• [PROVIDED ENTRIES]
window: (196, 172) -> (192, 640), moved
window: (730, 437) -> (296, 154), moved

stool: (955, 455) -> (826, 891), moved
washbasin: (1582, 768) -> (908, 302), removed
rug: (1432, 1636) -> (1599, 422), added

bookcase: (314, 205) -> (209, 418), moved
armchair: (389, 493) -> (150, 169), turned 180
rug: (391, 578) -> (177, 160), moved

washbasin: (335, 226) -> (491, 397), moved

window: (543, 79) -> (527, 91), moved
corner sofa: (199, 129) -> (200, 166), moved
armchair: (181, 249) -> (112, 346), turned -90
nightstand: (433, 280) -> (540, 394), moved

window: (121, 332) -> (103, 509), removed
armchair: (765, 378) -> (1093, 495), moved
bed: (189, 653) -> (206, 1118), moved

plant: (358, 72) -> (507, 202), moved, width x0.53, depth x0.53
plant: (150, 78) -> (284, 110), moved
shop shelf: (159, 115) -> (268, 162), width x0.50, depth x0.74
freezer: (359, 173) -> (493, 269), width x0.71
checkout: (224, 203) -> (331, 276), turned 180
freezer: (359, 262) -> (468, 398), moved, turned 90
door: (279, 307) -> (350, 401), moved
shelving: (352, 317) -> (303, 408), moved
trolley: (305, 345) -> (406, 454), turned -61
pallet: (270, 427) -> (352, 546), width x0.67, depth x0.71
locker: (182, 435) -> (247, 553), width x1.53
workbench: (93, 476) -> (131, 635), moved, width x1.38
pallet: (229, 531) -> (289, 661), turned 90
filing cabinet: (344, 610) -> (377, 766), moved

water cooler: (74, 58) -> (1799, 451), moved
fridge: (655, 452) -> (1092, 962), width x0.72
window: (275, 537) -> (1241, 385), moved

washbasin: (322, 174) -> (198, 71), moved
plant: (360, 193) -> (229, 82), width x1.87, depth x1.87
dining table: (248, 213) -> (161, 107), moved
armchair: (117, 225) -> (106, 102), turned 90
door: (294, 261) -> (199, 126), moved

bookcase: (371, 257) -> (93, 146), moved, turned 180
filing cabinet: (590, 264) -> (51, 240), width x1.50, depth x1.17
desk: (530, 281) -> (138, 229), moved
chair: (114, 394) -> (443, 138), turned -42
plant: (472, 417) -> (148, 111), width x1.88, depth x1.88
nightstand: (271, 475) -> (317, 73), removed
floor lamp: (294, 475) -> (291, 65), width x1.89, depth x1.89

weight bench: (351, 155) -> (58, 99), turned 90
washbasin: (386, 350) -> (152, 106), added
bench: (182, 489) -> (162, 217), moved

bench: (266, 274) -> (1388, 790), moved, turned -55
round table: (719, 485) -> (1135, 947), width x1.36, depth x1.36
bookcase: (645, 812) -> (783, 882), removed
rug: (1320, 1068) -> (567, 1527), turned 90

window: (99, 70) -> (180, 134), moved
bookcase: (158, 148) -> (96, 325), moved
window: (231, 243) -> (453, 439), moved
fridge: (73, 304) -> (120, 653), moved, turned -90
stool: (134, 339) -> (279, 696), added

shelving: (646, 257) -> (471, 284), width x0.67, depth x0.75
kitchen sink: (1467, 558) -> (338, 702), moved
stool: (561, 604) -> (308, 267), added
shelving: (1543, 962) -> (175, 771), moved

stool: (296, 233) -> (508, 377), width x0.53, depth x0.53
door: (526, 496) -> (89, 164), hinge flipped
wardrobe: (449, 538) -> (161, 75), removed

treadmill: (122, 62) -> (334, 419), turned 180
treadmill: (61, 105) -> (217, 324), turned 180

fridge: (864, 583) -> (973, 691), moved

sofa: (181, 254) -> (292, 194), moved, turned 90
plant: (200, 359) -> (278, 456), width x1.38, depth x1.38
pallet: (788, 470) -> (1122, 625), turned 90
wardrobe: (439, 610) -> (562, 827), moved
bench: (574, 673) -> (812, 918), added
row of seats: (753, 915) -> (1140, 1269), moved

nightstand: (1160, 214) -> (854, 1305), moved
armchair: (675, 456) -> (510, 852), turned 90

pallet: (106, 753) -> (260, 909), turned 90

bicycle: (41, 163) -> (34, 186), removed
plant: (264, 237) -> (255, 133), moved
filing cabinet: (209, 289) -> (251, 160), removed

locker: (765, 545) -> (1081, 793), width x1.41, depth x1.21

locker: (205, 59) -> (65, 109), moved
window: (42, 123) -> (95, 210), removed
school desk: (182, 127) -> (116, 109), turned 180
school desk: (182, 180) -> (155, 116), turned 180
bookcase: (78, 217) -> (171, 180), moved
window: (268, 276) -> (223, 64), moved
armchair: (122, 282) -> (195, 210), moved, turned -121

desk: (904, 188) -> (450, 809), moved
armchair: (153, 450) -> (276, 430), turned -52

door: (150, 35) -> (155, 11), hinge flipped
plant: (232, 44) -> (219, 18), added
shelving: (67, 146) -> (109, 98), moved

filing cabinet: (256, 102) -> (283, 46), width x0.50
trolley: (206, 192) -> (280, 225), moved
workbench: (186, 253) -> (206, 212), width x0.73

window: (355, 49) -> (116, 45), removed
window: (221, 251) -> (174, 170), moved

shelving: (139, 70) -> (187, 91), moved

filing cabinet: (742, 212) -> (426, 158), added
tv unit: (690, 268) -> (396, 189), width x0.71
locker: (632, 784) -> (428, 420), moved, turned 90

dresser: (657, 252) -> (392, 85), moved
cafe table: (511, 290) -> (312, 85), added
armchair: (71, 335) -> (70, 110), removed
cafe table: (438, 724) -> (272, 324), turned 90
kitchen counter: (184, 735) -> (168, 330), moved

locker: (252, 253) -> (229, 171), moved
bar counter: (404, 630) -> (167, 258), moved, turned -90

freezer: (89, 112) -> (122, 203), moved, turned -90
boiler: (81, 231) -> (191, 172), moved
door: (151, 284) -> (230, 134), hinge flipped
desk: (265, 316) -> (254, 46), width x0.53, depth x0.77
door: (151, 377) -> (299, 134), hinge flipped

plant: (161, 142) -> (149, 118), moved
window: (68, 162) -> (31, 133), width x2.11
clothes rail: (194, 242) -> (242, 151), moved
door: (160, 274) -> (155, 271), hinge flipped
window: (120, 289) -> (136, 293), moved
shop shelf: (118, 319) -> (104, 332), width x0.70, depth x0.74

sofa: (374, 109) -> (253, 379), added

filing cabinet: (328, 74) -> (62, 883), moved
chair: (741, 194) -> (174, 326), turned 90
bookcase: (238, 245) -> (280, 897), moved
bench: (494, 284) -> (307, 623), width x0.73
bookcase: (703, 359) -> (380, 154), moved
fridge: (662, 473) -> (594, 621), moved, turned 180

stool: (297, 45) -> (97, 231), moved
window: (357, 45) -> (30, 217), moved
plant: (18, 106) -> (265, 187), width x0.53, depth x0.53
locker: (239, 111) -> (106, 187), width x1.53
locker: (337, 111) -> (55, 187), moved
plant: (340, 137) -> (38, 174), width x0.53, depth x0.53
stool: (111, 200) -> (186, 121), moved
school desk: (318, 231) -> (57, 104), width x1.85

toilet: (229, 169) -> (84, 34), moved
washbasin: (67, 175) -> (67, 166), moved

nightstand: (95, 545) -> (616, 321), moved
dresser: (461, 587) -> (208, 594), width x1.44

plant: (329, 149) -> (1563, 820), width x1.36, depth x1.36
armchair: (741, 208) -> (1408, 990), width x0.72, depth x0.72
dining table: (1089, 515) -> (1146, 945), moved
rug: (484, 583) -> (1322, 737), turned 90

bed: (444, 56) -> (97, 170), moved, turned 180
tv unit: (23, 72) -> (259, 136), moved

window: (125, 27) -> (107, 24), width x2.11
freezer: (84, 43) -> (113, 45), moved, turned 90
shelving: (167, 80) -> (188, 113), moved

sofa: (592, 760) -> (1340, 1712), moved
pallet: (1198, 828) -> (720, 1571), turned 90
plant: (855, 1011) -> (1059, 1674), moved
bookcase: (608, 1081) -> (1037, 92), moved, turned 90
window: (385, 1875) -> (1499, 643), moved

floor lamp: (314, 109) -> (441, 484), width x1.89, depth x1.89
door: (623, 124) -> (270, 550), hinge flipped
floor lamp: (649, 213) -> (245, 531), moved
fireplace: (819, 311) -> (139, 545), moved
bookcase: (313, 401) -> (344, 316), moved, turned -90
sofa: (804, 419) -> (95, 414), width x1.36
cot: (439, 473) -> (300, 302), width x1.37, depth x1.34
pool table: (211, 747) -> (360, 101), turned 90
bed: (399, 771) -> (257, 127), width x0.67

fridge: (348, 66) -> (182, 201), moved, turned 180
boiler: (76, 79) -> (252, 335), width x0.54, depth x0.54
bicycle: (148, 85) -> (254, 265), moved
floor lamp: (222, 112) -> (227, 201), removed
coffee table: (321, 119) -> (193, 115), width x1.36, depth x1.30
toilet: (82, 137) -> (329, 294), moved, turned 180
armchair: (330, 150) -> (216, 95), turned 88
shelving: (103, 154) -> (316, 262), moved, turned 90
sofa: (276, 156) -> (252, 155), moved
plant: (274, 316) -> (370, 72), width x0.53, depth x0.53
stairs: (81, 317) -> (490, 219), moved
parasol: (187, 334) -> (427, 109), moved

• [YOUR INSTRUCTIONS] Please copy, exactly and with nothing else, the lines above beginning at the line that has "filing cabinet: (590, 264)" and ending with the line that has "bench: (574, 673) -> (812, 918), added".

• [SOLUTION TO THIS EXERCISE]
filing cabinet: (590, 264) -> (51, 240), width x1.50, depth x1.17
desk: (530, 281) -> (138, 229), moved
chair: (114, 394) -> (443, 138), turned -42
plant: (472, 417) -> (148, 111), width x1.88, depth x1.88
nightstand: (271, 475) -> (317, 73), removed
floor lamp: (294, 475) -> (291, 65), width x1.89, depth x1.89

weight bench: (351, 155) -> (58, 99), turned 90
washbasin: (386, 350) -> (152, 106), added
bench: (182, 489) -> (162, 217), moved

bench: (266, 274) -> (1388, 790), moved, turned -55
round table: (719, 485) -> (1135, 947), width x1.36, depth x1.36
bookcase: (645, 812) -> (783, 882), removed
rug: (1320, 1068) -> (567, 1527), turned 90

window: (99, 70) -> (180, 134), moved
bookcase: (158, 148) -> (96, 325), moved
window: (231, 243) -> (453, 439), moved
fridge: (73, 304) -> (120, 653), moved, turned -90
stool: (134, 339) -> (279, 696), added

shelving: (646, 257) -> (471, 284), width x0.67, depth x0.75
kitchen sink: (1467, 558) -> (338, 702), moved
stool: (561, 604) -> (308, 267), added
shelving: (1543, 962) -> (175, 771), moved

stool: (296, 233) -> (508, 377), width x0.53, depth x0.53
door: (526, 496) -> (89, 164), hinge flipped
wardrobe: (449, 538) -> (161, 75), removed

treadmill: (122, 62) -> (334, 419), turned 180
treadmill: (61, 105) -> (217, 324), turned 180

fridge: (864, 583) -> (973, 691), moved

sofa: (181, 254) -> (292, 194), moved, turned 90
plant: (200, 359) -> (278, 456), width x1.38, depth x1.38
pallet: (788, 470) -> (1122, 625), turned 90
wardrobe: (439, 610) -> (562, 827), moved
bench: (574, 673) -> (812, 918), added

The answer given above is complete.